■ **Exercise details**
Please restate the data that follows word for word, with the pictures left out.
START Provided entries
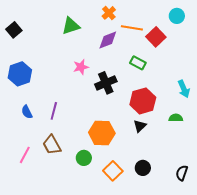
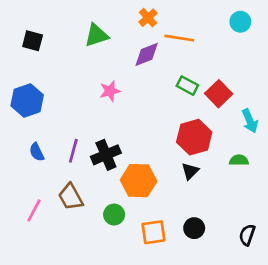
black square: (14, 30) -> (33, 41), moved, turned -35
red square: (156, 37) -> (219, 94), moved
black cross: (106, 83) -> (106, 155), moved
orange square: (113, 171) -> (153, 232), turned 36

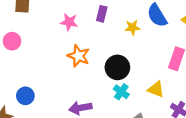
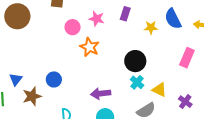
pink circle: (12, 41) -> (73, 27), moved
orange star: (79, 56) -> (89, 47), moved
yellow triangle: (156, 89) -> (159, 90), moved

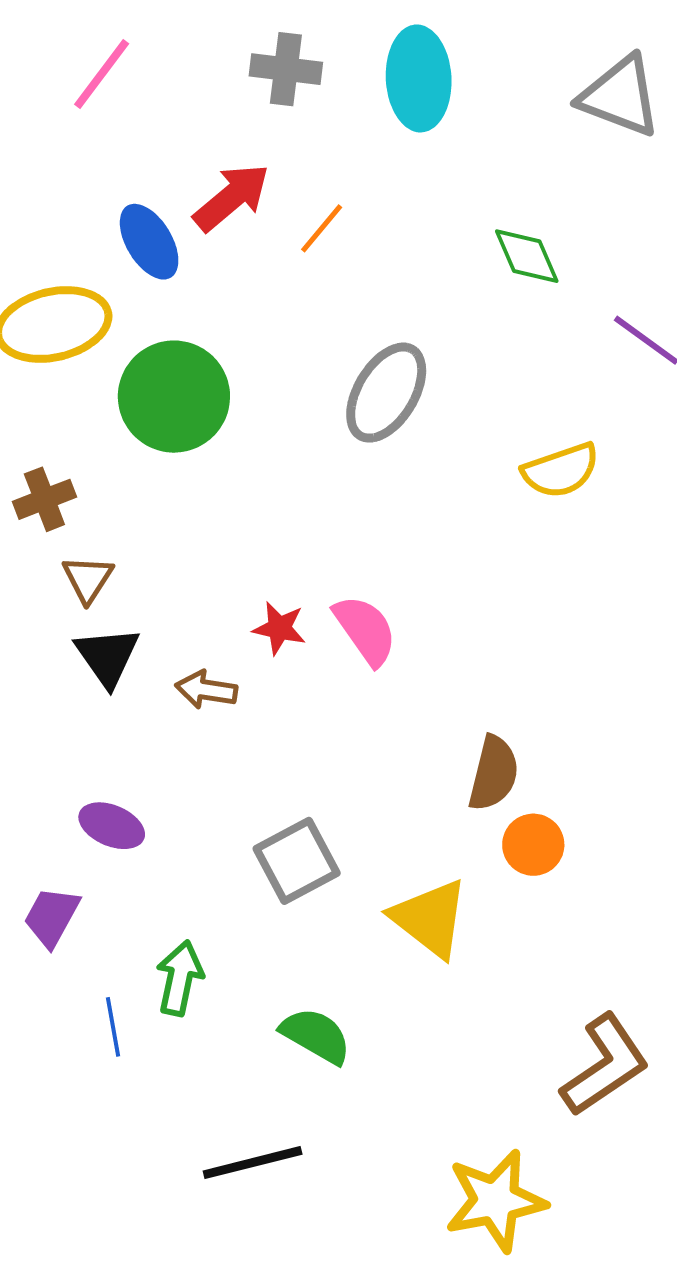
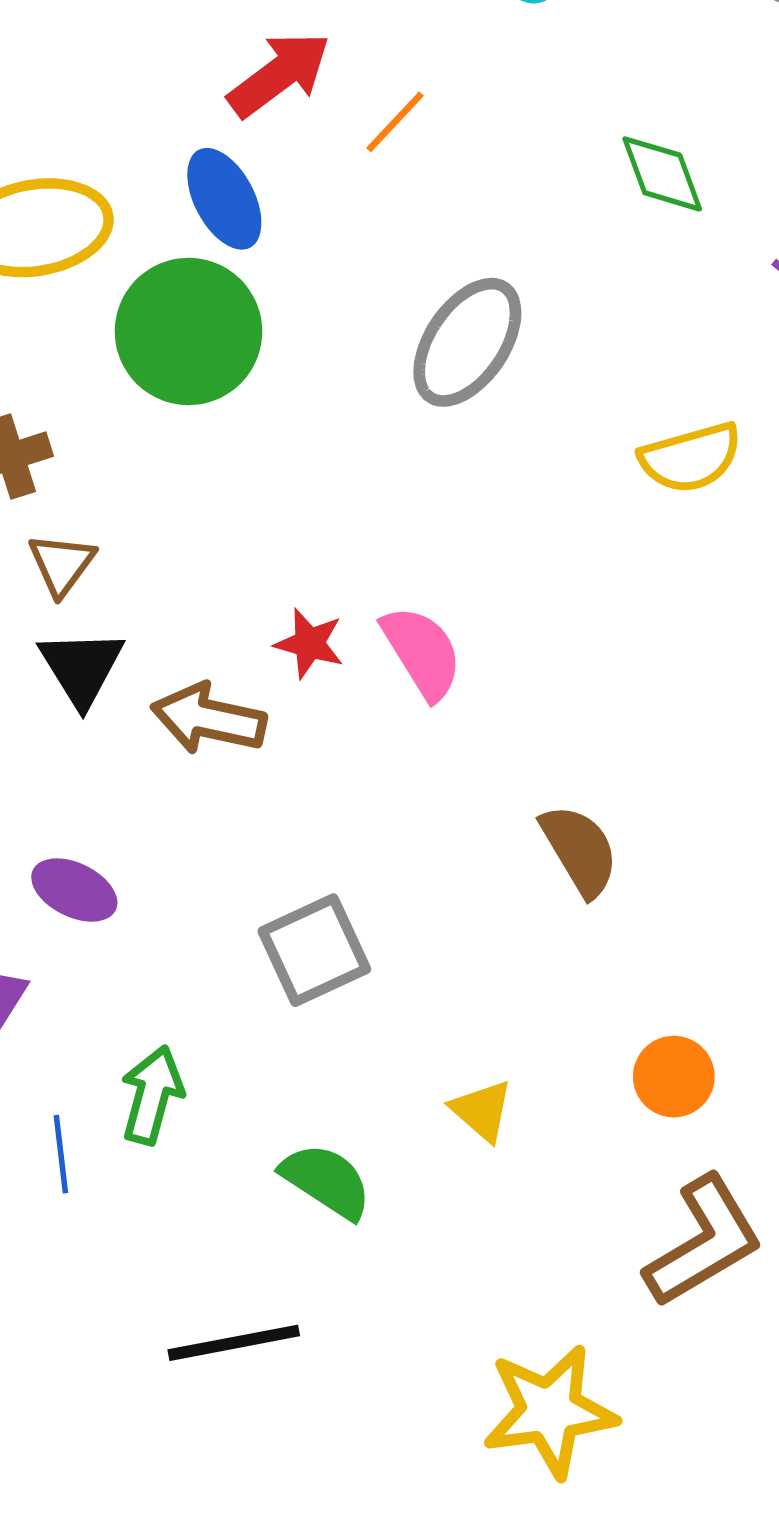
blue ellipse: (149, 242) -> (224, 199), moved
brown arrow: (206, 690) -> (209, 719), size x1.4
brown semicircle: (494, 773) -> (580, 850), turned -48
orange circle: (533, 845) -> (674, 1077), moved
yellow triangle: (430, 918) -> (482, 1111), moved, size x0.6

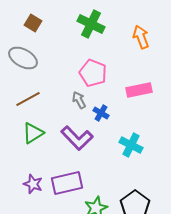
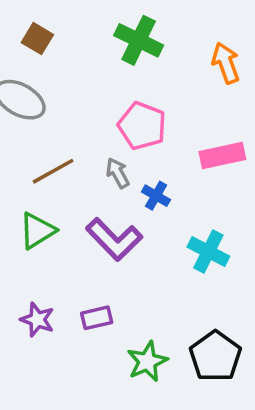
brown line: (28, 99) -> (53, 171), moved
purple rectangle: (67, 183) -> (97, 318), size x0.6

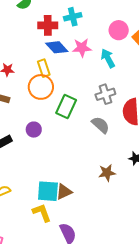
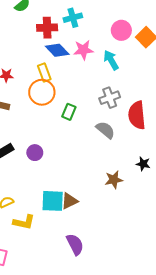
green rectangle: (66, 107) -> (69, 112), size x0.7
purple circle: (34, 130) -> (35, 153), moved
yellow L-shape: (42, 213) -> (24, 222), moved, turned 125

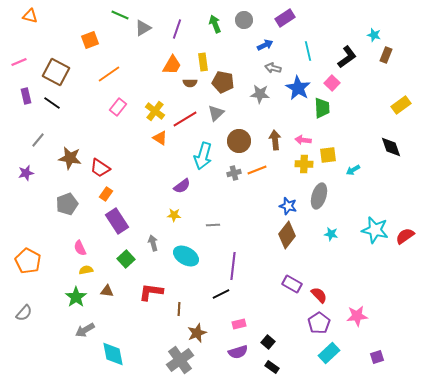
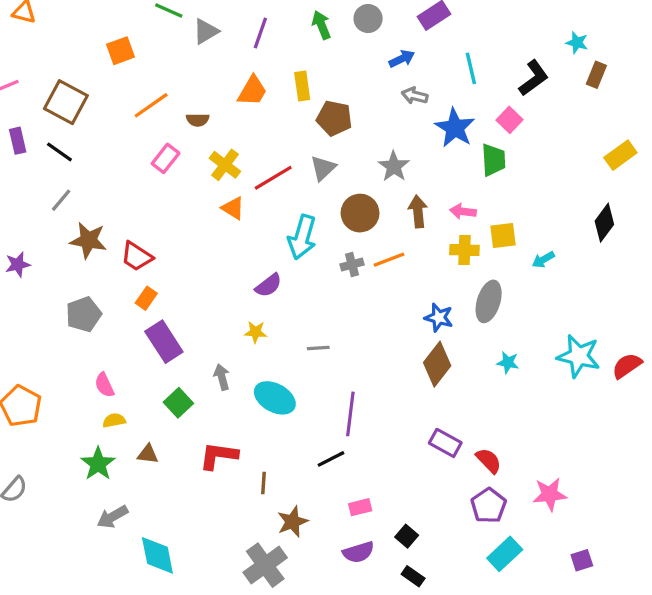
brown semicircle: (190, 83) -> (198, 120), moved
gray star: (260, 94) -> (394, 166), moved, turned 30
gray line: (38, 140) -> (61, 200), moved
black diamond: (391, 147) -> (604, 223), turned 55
END Provided entries
■ **Final answer**
black square: (14, 30) -> (33, 41), moved, turned -35
red square: (156, 37) -> (219, 94), moved
black cross: (106, 83) -> (106, 155), moved
orange square: (113, 171) -> (153, 232), turned 36

pink circle: (12, 41) -> (73, 27), moved
orange star: (79, 56) -> (89, 47), moved
yellow triangle: (156, 89) -> (159, 90), moved

blue ellipse: (149, 242) -> (224, 199), moved
brown arrow: (206, 690) -> (209, 719), size x1.4
brown semicircle: (494, 773) -> (580, 850), turned -48
orange circle: (533, 845) -> (674, 1077), moved
yellow triangle: (430, 918) -> (482, 1111), moved, size x0.6

brown line: (28, 99) -> (53, 171), moved
purple rectangle: (67, 183) -> (97, 318), size x0.6

green rectangle: (66, 107) -> (69, 112), size x0.7
purple circle: (34, 130) -> (35, 153), moved
yellow L-shape: (42, 213) -> (24, 222), moved, turned 125

brown semicircle: (190, 83) -> (198, 120), moved
gray star: (260, 94) -> (394, 166), moved, turned 30
gray line: (38, 140) -> (61, 200), moved
black diamond: (391, 147) -> (604, 223), turned 55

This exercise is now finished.